____ DATA TO EXAMINE
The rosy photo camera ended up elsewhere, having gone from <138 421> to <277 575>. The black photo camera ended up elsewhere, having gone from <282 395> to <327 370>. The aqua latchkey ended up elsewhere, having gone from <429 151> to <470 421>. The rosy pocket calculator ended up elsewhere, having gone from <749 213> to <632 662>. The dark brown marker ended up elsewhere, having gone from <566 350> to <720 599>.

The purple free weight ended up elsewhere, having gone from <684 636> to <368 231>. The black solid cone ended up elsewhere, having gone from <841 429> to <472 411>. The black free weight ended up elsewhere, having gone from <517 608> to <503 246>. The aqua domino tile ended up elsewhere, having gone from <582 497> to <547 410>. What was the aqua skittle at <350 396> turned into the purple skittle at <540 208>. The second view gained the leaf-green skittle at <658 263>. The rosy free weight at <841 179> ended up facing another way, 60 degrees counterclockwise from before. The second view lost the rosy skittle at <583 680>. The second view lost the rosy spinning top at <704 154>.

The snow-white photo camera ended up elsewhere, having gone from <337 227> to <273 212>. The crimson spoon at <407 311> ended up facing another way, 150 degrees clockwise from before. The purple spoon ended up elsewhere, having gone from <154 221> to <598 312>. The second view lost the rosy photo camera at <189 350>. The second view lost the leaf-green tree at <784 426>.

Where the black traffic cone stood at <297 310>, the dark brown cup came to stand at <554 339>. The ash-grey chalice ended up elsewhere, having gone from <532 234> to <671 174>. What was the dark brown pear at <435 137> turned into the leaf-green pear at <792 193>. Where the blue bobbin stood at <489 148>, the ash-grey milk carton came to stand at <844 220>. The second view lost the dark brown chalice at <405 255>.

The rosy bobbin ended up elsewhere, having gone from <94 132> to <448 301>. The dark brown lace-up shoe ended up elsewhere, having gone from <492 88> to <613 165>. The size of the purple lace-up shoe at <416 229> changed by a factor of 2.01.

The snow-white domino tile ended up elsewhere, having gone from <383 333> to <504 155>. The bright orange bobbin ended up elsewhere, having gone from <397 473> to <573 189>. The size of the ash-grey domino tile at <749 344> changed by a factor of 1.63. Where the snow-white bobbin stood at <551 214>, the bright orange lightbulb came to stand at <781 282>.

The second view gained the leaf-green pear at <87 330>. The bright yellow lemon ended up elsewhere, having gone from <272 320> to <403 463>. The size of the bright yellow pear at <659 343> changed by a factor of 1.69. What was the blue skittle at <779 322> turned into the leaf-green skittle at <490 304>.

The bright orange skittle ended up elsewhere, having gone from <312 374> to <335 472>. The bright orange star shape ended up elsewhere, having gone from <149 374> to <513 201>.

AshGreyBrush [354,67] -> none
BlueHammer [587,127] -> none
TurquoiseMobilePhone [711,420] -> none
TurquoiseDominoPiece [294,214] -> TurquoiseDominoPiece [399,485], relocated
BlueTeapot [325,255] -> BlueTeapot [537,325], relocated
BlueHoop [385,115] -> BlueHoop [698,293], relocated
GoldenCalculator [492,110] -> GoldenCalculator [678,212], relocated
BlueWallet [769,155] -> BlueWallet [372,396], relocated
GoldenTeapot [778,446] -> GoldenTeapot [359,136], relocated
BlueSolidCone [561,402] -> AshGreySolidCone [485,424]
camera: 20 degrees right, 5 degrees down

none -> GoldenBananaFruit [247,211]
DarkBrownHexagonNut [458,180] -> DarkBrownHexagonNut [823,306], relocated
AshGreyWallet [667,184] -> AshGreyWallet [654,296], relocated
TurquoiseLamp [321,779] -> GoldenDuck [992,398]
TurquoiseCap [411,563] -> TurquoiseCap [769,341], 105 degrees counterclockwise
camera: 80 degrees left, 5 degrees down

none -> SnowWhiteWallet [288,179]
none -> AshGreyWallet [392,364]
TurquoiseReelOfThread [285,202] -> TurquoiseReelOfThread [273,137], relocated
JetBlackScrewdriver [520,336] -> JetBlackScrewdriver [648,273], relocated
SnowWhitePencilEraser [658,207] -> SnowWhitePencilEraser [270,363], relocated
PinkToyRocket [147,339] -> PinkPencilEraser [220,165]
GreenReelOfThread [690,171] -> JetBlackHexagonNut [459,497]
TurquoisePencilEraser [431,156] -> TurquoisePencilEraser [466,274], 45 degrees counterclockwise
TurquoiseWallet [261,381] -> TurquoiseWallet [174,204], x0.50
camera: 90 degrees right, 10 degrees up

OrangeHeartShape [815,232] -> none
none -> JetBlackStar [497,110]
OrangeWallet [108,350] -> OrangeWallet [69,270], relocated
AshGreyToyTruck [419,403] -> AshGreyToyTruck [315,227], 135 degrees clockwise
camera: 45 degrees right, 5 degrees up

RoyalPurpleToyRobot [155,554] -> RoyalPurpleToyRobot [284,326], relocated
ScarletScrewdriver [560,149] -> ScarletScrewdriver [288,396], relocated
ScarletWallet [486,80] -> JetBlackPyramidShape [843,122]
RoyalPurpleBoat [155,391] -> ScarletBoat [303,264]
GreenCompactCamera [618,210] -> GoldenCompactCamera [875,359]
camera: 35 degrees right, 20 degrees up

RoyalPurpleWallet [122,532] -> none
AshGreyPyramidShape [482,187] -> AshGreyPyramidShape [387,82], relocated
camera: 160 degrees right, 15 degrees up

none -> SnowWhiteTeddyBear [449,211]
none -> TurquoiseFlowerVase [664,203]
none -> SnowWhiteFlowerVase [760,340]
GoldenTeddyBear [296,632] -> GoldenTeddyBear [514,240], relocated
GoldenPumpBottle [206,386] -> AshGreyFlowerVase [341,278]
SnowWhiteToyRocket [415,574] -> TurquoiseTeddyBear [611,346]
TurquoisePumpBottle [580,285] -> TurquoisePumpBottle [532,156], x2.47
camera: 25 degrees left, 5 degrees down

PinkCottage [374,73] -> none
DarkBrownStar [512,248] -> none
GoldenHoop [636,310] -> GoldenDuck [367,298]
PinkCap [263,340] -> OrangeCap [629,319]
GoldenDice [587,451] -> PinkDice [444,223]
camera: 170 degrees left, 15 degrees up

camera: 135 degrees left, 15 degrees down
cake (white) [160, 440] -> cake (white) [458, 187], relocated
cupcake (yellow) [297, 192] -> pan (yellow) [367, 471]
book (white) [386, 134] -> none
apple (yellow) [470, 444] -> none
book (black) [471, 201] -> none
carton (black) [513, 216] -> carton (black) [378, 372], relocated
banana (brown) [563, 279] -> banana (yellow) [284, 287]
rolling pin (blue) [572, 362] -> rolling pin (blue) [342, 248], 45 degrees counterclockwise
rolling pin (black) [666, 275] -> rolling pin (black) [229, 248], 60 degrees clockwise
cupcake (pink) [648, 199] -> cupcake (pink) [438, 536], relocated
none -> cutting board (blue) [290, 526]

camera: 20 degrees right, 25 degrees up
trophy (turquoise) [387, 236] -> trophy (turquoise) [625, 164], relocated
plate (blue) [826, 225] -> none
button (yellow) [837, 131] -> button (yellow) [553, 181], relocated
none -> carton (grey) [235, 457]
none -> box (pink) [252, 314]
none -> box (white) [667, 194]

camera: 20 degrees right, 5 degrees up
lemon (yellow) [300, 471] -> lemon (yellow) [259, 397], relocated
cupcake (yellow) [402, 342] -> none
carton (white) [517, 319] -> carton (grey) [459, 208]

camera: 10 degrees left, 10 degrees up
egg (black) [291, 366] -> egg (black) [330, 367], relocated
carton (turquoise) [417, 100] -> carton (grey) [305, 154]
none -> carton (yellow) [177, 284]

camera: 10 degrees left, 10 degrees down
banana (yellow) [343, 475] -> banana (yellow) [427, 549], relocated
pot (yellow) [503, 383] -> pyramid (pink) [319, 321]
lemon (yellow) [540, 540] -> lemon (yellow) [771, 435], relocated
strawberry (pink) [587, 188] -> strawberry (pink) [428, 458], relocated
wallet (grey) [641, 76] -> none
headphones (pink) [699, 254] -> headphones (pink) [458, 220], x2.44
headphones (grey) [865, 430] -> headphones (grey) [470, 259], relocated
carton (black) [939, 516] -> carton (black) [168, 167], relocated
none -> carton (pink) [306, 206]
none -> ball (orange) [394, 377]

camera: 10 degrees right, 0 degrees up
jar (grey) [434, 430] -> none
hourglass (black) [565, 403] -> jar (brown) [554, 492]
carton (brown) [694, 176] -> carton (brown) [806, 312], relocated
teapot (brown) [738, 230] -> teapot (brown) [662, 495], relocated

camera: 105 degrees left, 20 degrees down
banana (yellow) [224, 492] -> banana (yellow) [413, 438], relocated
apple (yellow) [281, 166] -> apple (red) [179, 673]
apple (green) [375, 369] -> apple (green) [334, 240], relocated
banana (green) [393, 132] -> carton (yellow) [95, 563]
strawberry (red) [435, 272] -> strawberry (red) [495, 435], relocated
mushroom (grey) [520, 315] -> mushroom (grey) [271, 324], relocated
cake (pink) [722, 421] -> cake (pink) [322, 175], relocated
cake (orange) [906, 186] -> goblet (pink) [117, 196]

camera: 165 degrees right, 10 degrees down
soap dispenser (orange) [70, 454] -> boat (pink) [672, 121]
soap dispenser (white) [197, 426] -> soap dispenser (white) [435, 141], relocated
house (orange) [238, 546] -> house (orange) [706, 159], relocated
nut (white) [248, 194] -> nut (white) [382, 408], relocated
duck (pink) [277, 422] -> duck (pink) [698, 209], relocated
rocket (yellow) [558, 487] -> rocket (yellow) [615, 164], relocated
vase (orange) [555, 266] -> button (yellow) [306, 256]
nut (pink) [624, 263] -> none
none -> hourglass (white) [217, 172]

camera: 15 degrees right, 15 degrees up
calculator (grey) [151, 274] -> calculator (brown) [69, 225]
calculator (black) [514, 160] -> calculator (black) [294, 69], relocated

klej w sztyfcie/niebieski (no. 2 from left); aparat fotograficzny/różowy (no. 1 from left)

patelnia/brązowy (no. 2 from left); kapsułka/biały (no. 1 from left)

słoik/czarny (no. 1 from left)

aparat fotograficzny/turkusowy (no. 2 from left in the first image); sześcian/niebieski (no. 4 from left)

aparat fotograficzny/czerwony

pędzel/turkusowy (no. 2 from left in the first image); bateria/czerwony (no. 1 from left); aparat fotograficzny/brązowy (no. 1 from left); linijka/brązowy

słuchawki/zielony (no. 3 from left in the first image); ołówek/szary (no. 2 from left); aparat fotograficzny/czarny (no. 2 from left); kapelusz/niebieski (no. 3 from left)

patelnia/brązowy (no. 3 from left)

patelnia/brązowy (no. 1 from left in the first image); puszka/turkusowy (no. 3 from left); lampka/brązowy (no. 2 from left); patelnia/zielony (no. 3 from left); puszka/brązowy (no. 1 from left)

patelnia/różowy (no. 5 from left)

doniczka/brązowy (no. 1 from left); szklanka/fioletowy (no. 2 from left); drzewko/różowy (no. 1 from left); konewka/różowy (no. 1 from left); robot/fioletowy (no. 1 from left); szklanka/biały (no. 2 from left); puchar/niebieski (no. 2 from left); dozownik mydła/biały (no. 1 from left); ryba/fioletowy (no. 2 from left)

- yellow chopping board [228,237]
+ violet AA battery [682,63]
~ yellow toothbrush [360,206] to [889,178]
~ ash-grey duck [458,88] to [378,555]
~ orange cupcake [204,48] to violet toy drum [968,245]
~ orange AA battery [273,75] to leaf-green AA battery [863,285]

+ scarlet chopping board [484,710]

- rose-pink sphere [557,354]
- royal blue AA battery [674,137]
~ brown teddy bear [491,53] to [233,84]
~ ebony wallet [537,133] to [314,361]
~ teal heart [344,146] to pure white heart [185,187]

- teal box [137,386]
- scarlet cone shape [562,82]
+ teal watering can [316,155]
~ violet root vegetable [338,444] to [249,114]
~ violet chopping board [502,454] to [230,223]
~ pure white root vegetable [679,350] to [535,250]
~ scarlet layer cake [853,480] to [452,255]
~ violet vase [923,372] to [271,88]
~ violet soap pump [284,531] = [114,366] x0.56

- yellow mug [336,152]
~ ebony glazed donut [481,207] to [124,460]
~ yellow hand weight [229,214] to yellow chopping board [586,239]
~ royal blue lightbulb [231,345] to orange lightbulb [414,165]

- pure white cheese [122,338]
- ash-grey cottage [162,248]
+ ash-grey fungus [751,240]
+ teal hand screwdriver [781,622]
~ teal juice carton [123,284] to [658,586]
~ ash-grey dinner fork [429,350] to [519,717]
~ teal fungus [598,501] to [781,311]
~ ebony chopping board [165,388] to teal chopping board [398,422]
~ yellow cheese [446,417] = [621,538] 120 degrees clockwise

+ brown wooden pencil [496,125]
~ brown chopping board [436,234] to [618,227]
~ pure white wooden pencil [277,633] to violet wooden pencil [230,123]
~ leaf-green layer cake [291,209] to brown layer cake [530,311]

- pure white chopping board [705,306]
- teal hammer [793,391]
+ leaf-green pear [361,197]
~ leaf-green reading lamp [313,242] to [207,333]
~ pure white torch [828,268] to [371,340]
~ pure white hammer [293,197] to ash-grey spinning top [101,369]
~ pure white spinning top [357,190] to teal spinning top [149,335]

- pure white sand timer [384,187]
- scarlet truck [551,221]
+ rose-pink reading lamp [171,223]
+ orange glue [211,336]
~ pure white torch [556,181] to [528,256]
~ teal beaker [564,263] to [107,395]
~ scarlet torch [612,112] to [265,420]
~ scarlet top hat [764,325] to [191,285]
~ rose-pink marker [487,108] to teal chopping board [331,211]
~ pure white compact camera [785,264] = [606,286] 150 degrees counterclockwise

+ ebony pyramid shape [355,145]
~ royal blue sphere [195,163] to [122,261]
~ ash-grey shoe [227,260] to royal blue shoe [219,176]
________
As listed above, the lines from the line with "camera: 135 degrees left, 15 degrees down" to the line with "cupcake (pink) [648, 199]" are to be echoed exactly, with both ends included and nothing added.

RESULT
camera: 135 degrees left, 15 degrees down
cake (white) [160, 440] -> cake (white) [458, 187], relocated
cupcake (yellow) [297, 192] -> pan (yellow) [367, 471]
book (white) [386, 134] -> none
apple (yellow) [470, 444] -> none
book (black) [471, 201] -> none
carton (black) [513, 216] -> carton (black) [378, 372], relocated
banana (brown) [563, 279] -> banana (yellow) [284, 287]
rolling pin (blue) [572, 362] -> rolling pin (blue) [342, 248], 45 degrees counterclockwise
rolling pin (black) [666, 275] -> rolling pin (black) [229, 248], 60 degrees clockwise
cupcake (pink) [648, 199] -> cupcake (pink) [438, 536], relocated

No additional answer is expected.